» Aim: Pick out and copy every line of the data below that contains the string "partial", including lines where it appears only as part of a longer string.

────────────────────

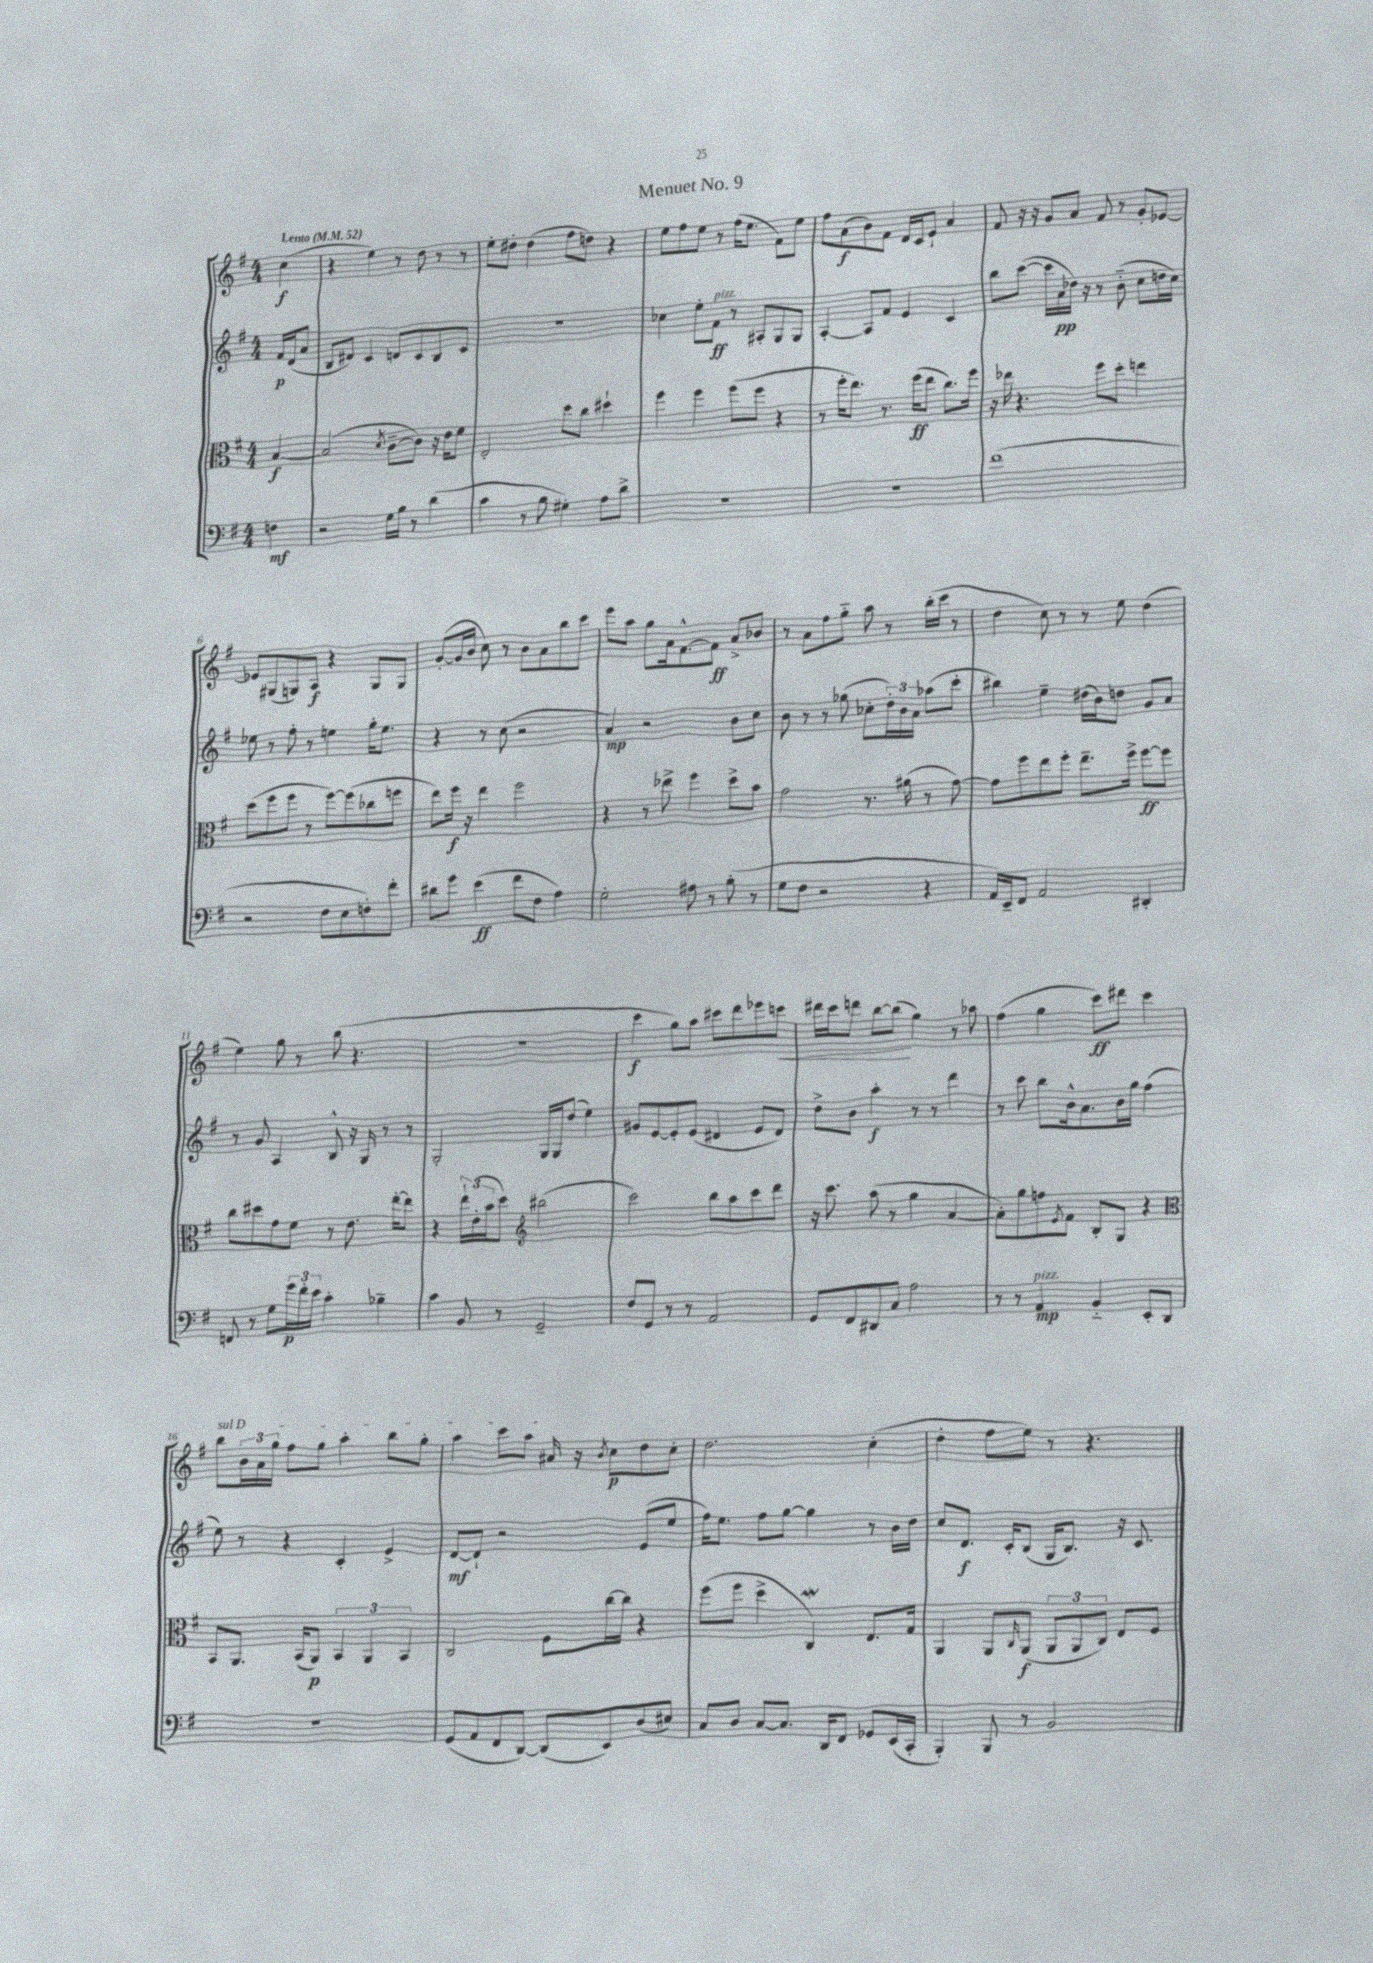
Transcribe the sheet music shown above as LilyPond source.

\header { title = "Menuet No. 9" }
<<
\new StaffGroup <<
\new Staff = "s0" {
    \clef treble \key g \major \numericTimeSignature \time 4/4 \partial 4 \tempo "Lento" 4 = 52
    c''4\f( |
    r4 e''4) r8 d''8 r8 r8 |
    e''8-. dis''8-. dis''4( fis''8 d''8) r4 |
    e''8 fis''8 e''8 r8 fis''16( e''8. fis'8) e''8 |
    fis''8 a'8\f( b'8) fis'8 d'16 c'16 e'8-! a'4 |
    fis'8 r16 r16 g'8 a'8 fis'8 r8 g'8-. ees'8~ |
    ees'8 gis8( g8) a8\f r4 g8 g8 |
    g'8~-.( g'16 b'16 c''8) r8 b'8 a'8 b''8 c'''8 |
    e'''8 a''8 g''8 a'16 fis'8.~-^ fis'8\ff a'8-> bes'8 |
    r8 a'8 fis''8 g''8-_ a''8 r8 b''16-.( c'''16 r8 |
    d''4 c''8) r8 r8 e''8 d''4( |
    e''4) g''8 r8 b''8( r4. |
    R1 |
    c'''4\f g''8) a''8 cis'''8 d'''8 ees'''8 c'''8\< |
    dis'''16 c'''16 d'''8 b''8~ b''8\!( g''4) r8 aes''8 |
    fis''4( g''4 c'''8\ff) dis'''8 c'''4 |
    \once \override TextSpanner.bound-details.left.text = \markup { \italic "sul D" } b''8\startTextSpan \tuplet 3/2 { b'16 a'16 g''16 } fis''8 g''8 a''4-. b''8 g''8-. |
    a''4 c'''8 a''8 ais'16\stopTextSpan r16 \acciaccatura { b'8 } c''8\p d''8 c''8-. |
    d''2. c''4-.( |
    d''4-. fis''8 e''8) r8 r4. \bar "|." |
}
\new Staff = "s1" {
    \clef treble \key g \major \numericTimeSignature \time 4/4 \partial 4
    fis'16\p d'16( a'8 |
    b8 dis'8) c'4 d'8 c'8 b8 c'8 |
    R1 |
    ces''4 e''8-. fis'8\ff^\markup { \italic "pizz." } r8 ais8-. g8 g8 |
    a4~-. a8 fis'8 e'4 c'4 |
    b''8 c'''8~( c'''16 a'16\pp des''16) r16 r8 b'8-_( c''8 d''16 c''16) |
    ees''8 r8 fis''8-. r8 e''4 g''16-. e''8. |
    r4 r8 c''8( r2 |
    a'4\mp) r2 b'8 c''8 |
    b'8 r8 r8 ges''8( ces''8-. \tuplet 3/2 { d''16-.) b'16 a'16 } aes''8( c'''8-. |
    bis''4) e''4-- dis''16( b'16) d''8 g'8 a'8 |
    r8 g'8 a4 b8-^ r16 g16 r8 r8 |
    g2-. g16 g16 d''8( e''4) |
    gis'8 e'8~ e'8-. e'8( dis'4 e'8 dis'8) |
    d''8-> b'8 a''4-.\f r8 r8 d'''4 |
    r8 c'''8 b''8 b'16-^ a'8. b'16 g''16 fis''4( |
    e''8) r8 r4 c'4-. e'4-> |
    d'8~\mf d'8-! r2 e'8( e''8 |
    fis''16) e''8. fis''8 g''8~ g''4 r8 b'16 d''16 |
    c''8 d'8.\f c'16-. b8( g16 b8.) r16 c'8. \bar "|." |
}
\new Staff = "s2" {
    \clef alto \key g \major \numericTimeSignature \time 4/4 \partial 4
    b4~\f |
    b2( \acciaccatura { d'8 } c'8~-- c'8) r16 e'16 fis'8 |
    e2-. d''8 c''8 dis''4-! |
    fis''4 fis''4 fis''8( fis''8 r4 |
    r8 fis''16-. e''8.) r8. fis''16\ff( e''8 c''8.) fis''16 |
    r16 ees''16 r4. fis''8 d''8-. e''4 |
    d''8( fis''8 fis''8 r8 fis''8~) fis''8( ces''8 f''8 |
    e''8) fis''16\f r16 e''4 fis''2 |
    r4 r8 ees''8-> fis''4 d''8-> b'8 |
    g'2 r8. ais'16( r8 g'8~) |
    g'8 fis''8 e''8 fis''8-. e''8.-- fis''16-> fis''8~\ff fis''8 |
    c''8 dis''8 g'8 fis'8 r8 e'8. e''16~-. e''8 |
    r4 \tuplet 3/2 { e''16-! e'16-.( b'16 } d''8) \clef treble bis''2( |
    c'''2) b''8 a''8 c'''8 d'''8 |
    r16 c'''8. a''8( r8 g''4 a'4~ |
    a'8-.) g''8 f''8 \acciaccatura { e'8 } fis'8 b8-. g8 r4 |
    \clef alto b,8 a,8. b,16( a,8\p) \tuplet 3/2 { b,4 a,4 b,4 } |
    c2 fis8 c''16~ c''16 r4 |
    fis''8( fis''8 d''4-> c4\mordent) e8. g16 |
    a,4 a,8 \grace { c16 } a,8\f( \tuplet 3/2 { a,8 a,8 c8) } e8 fis8 \bar "|." |
}
\new Staff = "s3" {
    \clef bass \key g \major \numericTimeSignature \time 4/4 \partial 4
    f4\mf |
    r2 g16 b16 r8 d'4( |
    c'4 r8 b8 gis4-.) a8 d'8-> |
    R1 |
    R1 |
    fis'1( |
    r2 fis8 e8 f8-.) fis'8-. |
    dis'8 g'8 e'4\ff( fis'8 fis8 a4) |
    g2-. ais8 r8 b8-.( r8 |
    g8 fis8 r2 r4 |
    a,16) e,16-- fis,8 a,2 dis,4-. |
    f,8 r8 g8 \tuplet 3/2 { g'16\p fis'16-. e'16 } c'4-. bes4-- |
    c'4 b,8 r8 g,2-- |
    fis8 g,8 r8 r8 a,2 |
    g,8 fis,8 dis,8 c8 a2 |
    r8 r8 a,4\mp^\markup { \italic "pizz." } b,4-_ e,8-. d,8 |
    R1 |
    g,8( a,8 fis,8 d,8~) d,8( e,8) d8( eis8) |
    c8 d8 c8~ c8. d,16 fis,8 ges,8 e,16( c,16-. |
    b,,4-.) b,,8 r8 b,2 \bar "|." |
}
>>
>>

────────────────────

» Complete answer:
    \clef treble \key g \major \numericTimeSignature \time 4/4 \partial 4 \tempo "Lento" 4 = 52
    \clef treble \key g \major \numericTimeSignature \time 4/4 \partial 4
    \clef alto \key g \major \numericTimeSignature \time 4/4 \partial 4
    \clef bass \key g \major \numericTimeSignature \time 4/4 \partial 4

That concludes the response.